> [Assigned task]:
In the material below, find the line that contains "Logo Gallery: [699,221,934,466]" and the line that contains "Dalis Orders: [727,160,1088,357]", then write out exactly those two lines and everything between them.
===== Materials provided
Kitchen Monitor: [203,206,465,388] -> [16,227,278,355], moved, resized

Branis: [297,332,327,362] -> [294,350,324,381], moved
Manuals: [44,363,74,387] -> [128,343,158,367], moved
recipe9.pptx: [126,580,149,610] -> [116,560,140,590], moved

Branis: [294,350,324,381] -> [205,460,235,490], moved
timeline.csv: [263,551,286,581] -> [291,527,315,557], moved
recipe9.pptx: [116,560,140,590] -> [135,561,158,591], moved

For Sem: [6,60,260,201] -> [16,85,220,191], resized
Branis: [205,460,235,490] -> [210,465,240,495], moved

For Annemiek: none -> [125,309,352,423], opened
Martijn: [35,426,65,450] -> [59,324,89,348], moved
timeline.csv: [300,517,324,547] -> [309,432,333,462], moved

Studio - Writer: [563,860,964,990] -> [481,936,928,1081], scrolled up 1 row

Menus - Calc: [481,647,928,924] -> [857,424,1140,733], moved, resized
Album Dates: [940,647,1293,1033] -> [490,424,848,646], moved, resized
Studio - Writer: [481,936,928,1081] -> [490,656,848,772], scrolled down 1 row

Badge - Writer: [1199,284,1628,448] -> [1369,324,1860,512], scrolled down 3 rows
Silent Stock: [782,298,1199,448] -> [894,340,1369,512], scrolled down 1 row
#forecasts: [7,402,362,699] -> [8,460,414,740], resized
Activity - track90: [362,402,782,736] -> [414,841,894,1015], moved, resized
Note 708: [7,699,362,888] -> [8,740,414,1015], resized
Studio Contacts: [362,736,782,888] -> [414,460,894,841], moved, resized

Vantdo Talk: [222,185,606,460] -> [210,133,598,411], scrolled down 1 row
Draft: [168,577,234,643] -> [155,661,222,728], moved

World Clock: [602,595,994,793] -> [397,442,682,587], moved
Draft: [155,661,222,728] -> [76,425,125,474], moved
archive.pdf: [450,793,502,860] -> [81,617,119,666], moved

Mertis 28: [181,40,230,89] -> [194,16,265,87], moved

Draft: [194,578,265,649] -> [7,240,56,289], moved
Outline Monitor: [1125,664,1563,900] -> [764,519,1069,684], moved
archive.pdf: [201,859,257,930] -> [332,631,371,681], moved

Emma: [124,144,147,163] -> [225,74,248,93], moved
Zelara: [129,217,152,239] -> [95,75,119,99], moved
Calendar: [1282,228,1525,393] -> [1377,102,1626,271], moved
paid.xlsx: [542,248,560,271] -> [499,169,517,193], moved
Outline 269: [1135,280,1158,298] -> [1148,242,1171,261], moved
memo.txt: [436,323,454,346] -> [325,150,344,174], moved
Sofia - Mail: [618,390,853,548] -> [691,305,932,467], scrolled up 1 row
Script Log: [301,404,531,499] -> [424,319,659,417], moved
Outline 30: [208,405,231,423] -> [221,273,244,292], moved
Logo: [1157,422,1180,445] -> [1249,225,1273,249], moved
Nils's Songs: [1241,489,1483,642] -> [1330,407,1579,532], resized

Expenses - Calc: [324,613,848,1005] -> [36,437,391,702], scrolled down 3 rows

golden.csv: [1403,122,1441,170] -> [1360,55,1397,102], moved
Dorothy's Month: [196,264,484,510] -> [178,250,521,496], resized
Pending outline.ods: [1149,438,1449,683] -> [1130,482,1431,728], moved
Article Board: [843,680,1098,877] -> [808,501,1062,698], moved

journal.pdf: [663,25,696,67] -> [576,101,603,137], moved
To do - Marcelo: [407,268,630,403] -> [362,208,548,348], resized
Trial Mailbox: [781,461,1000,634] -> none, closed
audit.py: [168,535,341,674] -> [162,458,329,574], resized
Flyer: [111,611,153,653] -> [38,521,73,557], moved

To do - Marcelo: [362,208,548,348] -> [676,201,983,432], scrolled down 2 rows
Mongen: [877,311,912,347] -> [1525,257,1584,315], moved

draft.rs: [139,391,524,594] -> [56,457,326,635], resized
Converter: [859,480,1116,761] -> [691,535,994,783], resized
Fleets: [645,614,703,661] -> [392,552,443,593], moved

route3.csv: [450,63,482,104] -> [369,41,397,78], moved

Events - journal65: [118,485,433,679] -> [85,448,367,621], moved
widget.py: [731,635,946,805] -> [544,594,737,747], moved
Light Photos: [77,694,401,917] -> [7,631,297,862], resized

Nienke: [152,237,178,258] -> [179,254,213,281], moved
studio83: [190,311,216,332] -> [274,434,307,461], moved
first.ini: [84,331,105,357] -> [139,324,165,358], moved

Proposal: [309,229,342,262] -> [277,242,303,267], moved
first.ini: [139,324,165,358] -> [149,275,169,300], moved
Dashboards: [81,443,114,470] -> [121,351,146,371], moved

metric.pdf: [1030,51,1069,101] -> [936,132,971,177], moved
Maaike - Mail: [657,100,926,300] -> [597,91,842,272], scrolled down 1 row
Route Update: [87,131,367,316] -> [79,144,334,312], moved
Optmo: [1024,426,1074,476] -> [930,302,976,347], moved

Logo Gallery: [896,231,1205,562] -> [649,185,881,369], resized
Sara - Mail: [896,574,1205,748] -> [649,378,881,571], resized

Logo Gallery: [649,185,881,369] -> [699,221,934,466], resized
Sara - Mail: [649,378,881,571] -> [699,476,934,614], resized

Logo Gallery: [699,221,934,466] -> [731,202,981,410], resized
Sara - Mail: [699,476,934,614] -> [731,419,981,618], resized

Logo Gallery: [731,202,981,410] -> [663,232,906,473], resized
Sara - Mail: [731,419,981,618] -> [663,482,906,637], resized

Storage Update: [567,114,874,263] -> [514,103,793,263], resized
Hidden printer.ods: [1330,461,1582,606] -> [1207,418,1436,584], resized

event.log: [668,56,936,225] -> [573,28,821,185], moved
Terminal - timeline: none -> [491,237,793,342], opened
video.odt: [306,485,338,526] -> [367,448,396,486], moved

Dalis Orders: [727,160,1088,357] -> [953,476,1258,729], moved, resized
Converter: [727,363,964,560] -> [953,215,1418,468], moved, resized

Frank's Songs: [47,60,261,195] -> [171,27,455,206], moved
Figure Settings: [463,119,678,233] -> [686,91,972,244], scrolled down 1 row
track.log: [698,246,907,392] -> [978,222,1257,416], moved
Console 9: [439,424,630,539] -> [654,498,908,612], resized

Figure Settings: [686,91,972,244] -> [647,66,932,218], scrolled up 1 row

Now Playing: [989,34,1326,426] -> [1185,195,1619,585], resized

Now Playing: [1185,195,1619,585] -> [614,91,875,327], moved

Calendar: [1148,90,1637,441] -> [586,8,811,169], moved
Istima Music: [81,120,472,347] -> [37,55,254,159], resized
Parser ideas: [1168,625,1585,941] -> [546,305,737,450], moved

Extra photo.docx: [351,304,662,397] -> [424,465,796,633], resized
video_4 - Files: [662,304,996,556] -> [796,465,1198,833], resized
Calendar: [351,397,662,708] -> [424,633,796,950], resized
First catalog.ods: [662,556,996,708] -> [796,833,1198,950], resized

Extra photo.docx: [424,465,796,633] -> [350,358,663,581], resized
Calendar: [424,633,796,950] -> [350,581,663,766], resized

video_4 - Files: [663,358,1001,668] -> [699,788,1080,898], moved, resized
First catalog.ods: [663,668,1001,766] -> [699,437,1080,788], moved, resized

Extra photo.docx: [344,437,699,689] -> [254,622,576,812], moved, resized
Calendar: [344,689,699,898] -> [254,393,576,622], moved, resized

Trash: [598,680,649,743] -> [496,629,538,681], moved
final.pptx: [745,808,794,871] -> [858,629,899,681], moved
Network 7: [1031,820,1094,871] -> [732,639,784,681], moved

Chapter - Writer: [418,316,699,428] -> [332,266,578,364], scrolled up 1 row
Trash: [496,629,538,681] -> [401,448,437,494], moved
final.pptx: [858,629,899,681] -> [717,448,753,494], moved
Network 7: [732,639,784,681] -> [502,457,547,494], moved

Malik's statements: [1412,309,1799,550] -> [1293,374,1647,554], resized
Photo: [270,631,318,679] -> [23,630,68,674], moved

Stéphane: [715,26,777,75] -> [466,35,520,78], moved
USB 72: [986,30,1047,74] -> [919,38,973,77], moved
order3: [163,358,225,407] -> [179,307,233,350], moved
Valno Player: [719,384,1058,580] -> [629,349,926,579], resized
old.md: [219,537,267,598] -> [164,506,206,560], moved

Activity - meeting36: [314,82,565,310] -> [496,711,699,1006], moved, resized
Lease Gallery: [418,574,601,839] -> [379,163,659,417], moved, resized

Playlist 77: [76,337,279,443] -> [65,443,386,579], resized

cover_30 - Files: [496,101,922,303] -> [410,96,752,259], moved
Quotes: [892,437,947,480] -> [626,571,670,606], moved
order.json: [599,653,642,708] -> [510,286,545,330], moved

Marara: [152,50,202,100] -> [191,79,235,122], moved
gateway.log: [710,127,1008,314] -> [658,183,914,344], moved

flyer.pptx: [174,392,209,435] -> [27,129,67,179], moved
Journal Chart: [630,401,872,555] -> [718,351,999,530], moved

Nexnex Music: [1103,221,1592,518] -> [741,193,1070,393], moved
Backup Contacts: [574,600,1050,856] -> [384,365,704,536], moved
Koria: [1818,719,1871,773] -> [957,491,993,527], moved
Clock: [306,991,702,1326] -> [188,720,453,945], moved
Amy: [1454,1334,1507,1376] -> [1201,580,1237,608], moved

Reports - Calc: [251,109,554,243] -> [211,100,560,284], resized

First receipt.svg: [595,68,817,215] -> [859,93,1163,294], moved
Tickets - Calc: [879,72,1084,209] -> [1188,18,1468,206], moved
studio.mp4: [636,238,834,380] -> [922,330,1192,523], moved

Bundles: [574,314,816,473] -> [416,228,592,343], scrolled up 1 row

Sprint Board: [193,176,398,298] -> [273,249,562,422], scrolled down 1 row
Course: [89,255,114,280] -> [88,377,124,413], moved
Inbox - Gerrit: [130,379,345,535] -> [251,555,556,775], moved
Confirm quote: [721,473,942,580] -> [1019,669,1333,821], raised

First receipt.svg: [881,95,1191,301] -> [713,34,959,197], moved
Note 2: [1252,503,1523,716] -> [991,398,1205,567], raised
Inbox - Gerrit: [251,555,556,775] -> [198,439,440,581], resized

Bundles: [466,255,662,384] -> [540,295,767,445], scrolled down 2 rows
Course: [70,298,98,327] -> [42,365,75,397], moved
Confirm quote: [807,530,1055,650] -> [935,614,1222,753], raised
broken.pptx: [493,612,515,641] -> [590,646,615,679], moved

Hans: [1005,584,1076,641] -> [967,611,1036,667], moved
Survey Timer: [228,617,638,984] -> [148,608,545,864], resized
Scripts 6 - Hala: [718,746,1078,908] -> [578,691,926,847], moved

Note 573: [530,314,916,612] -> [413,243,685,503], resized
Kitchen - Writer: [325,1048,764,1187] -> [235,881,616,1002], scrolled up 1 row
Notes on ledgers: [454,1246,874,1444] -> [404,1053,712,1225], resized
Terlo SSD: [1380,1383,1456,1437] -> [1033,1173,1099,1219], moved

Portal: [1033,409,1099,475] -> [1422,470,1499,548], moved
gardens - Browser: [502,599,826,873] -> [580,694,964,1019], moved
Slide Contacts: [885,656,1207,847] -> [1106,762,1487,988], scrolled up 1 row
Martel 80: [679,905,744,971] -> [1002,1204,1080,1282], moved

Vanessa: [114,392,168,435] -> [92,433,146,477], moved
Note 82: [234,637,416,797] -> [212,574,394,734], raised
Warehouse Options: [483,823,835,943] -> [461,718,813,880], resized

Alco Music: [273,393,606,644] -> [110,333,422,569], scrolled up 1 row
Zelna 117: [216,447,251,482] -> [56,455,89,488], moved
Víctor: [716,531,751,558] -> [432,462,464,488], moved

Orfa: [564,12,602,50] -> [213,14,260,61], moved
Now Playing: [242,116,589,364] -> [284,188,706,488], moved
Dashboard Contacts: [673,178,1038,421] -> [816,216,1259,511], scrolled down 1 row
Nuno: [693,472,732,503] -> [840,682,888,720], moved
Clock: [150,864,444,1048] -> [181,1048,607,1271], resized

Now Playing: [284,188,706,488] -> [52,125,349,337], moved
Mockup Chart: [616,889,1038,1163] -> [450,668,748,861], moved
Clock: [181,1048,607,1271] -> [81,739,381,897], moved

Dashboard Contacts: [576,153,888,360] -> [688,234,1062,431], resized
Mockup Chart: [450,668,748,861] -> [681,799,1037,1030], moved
==========
> [Solution]:
Logo Gallery: [699,221,934,466] -> [731,202,981,410], resized
Sara - Mail: [699,476,934,614] -> [731,419,981,618], resized

Logo Gallery: [731,202,981,410] -> [663,232,906,473], resized
Sara - Mail: [731,419,981,618] -> [663,482,906,637], resized

Storage Update: [567,114,874,263] -> [514,103,793,263], resized
Hidden printer.ods: [1330,461,1582,606] -> [1207,418,1436,584], resized

event.log: [668,56,936,225] -> [573,28,821,185], moved
Terminal - timeline: none -> [491,237,793,342], opened
video.odt: [306,485,338,526] -> [367,448,396,486], moved

Dalis Orders: [727,160,1088,357] -> [953,476,1258,729], moved, resized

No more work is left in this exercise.